═════ MATERIAL SUPPLIED ═════

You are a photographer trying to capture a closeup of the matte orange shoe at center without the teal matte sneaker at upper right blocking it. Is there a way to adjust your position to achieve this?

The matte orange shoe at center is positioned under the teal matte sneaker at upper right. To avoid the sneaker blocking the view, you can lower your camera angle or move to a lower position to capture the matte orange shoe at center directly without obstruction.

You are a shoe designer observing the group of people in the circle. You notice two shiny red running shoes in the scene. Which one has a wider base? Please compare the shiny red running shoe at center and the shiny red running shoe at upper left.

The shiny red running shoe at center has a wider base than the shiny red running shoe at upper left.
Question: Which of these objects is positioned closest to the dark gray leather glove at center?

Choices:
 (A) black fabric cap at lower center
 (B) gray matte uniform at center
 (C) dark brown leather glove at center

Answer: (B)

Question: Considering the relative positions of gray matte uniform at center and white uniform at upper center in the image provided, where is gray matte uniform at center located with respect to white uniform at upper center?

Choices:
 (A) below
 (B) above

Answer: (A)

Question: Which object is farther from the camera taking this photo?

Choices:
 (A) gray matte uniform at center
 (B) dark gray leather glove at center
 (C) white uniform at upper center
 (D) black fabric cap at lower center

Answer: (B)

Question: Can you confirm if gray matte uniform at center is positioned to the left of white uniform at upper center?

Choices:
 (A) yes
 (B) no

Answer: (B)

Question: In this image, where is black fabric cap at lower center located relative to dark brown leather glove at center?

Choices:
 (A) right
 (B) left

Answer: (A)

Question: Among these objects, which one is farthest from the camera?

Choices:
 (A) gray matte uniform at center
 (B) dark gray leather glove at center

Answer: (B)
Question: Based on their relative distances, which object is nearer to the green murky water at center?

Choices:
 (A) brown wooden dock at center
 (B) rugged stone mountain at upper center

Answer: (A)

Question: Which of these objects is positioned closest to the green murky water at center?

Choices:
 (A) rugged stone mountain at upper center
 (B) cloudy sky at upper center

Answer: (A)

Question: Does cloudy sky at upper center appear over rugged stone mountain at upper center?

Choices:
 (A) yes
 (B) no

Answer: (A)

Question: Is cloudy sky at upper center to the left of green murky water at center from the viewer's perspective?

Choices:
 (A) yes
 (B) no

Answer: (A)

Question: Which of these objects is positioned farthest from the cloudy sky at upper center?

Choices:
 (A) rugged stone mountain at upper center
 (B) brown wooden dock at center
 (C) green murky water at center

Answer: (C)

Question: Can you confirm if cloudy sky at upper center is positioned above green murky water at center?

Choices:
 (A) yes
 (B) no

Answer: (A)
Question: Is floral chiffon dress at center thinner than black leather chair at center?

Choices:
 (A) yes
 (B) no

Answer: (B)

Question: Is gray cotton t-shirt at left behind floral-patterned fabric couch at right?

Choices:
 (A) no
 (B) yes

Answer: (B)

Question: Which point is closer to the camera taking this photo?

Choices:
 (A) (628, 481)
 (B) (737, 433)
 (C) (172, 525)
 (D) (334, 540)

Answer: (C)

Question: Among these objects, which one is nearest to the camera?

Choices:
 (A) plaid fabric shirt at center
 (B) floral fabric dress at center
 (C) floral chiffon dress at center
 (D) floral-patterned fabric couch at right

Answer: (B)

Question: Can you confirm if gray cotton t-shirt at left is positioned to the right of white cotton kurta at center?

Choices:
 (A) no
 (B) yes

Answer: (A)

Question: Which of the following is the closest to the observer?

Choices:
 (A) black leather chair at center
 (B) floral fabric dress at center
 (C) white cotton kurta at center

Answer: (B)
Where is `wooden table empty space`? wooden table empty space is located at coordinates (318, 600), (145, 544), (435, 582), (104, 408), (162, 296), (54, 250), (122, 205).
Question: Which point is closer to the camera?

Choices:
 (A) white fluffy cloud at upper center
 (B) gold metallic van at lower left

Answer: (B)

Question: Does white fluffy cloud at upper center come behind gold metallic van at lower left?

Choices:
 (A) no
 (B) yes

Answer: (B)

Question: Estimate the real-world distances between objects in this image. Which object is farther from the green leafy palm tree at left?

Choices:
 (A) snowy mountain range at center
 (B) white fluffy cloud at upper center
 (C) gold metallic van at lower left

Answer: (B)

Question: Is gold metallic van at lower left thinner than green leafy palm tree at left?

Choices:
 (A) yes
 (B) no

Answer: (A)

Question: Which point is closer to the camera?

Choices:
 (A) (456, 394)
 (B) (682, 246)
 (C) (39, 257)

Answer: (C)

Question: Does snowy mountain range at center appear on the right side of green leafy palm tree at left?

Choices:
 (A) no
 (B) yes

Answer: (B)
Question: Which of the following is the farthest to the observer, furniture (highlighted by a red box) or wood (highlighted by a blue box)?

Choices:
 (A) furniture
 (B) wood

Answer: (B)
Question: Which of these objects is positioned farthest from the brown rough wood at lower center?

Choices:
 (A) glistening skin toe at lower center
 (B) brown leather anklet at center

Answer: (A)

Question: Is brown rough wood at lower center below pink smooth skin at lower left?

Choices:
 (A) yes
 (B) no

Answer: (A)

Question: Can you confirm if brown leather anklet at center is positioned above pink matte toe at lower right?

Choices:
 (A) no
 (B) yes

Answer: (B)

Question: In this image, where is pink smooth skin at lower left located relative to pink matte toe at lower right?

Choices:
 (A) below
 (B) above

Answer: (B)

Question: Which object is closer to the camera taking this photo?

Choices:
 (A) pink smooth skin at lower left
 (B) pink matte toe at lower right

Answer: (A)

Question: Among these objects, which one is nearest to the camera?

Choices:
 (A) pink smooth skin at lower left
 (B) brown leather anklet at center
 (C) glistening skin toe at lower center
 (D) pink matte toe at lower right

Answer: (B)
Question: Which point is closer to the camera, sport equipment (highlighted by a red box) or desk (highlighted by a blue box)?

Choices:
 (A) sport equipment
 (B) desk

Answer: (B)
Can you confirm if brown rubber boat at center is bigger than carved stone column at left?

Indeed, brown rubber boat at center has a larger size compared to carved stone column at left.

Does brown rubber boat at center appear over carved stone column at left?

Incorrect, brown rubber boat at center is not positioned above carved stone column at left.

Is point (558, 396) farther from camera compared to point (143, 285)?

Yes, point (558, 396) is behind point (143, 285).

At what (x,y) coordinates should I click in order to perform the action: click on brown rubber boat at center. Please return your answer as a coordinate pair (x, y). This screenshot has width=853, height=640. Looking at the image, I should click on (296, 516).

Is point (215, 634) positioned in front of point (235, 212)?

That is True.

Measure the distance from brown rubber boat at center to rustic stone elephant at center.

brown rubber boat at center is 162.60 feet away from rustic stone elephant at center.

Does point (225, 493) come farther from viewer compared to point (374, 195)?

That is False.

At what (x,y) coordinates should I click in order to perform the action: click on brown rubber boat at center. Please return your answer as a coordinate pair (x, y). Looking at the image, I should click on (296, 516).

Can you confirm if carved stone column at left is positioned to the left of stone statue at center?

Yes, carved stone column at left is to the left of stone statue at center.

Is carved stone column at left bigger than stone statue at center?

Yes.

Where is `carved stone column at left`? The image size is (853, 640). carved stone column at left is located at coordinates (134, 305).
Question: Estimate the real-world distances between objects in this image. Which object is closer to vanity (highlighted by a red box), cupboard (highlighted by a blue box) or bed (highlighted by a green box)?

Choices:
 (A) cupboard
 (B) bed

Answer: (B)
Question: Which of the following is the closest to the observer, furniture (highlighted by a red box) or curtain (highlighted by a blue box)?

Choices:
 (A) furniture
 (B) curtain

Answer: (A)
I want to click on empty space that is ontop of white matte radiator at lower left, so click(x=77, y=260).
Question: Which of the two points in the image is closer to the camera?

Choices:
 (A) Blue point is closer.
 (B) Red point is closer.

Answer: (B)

═════

→ **YOUR OBJECTIVE**:
Find every line in the entries above that contains the word "blocking" and copy each one. Case counts.

→ **EXPECTED ANSWER**:
You are a photographer trying to capture a closeup of the matte orange shoe at center without the teal matte sneaker at upper right blocking it. Is there a way to adjust your position to achieve this?
The matte orange shoe at center is positioned under the teal matte sneaker at upper right. To avoid the sneaker blocking the view, you can lower your camera angle or move to a lower position to capture the matte orange shoe at center directly without obstruction.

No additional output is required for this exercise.